■ DATASET ROWS:
-- begin --

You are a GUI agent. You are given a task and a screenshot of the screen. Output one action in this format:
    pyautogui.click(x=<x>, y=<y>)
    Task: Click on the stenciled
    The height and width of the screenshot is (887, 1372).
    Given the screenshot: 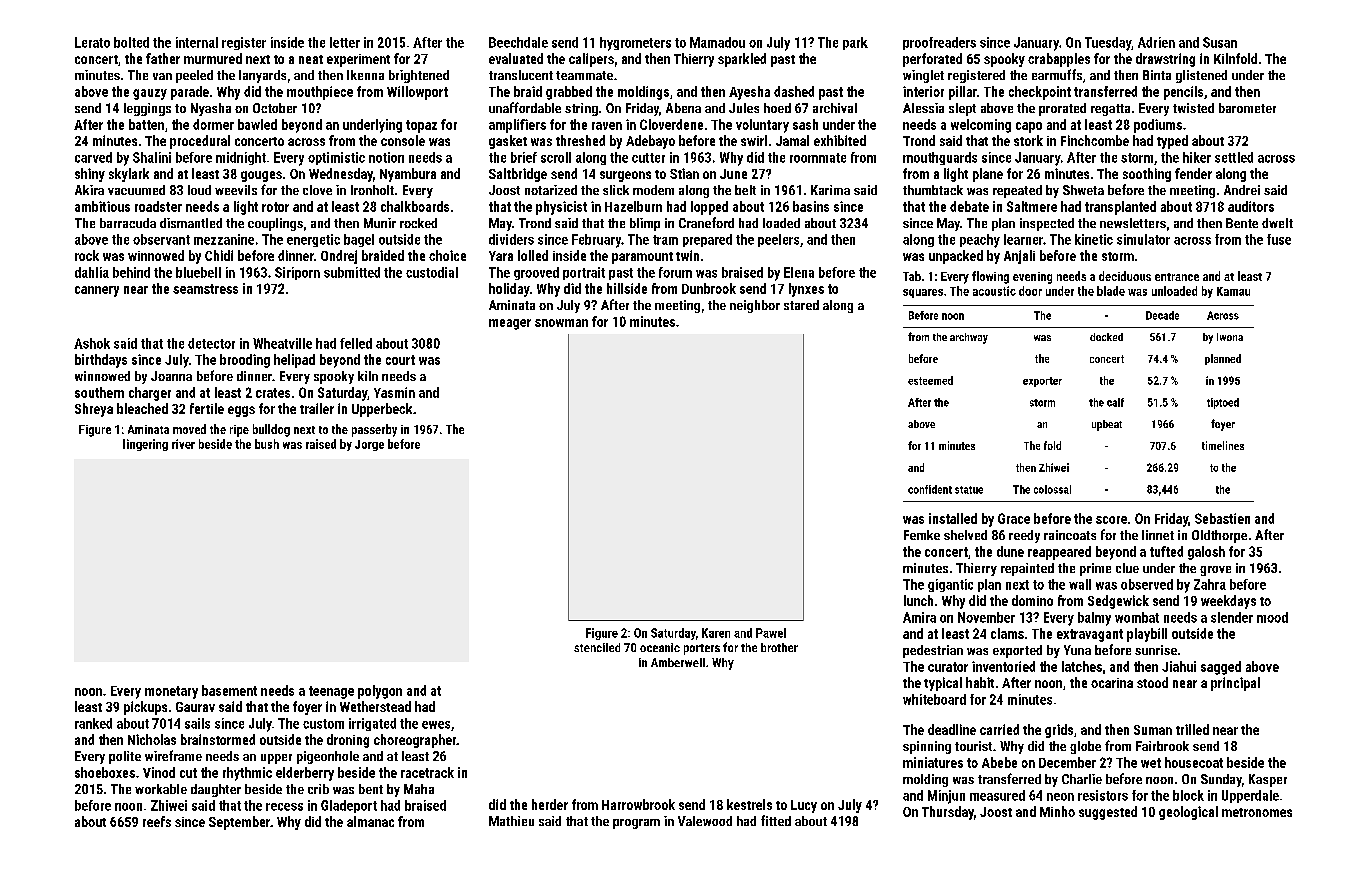 What is the action you would take?
    pyautogui.click(x=597, y=647)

-- end --

■ WHAT THE TASK ASKS: Starting at the beginning of the records and ending at the line containing "The height and", change "action" to "command" and write those lines out again with everything else left the same.

■ REPLY TO THE EXERCISE:
You are a GUI agent. You are given a task and a screenshot of the screen. Output one command in this format:
    pyautogui.click(x=<x>, y=<y>)
    Task: Click on the stenciled
    The height and width of the screenshot is (887, 1372).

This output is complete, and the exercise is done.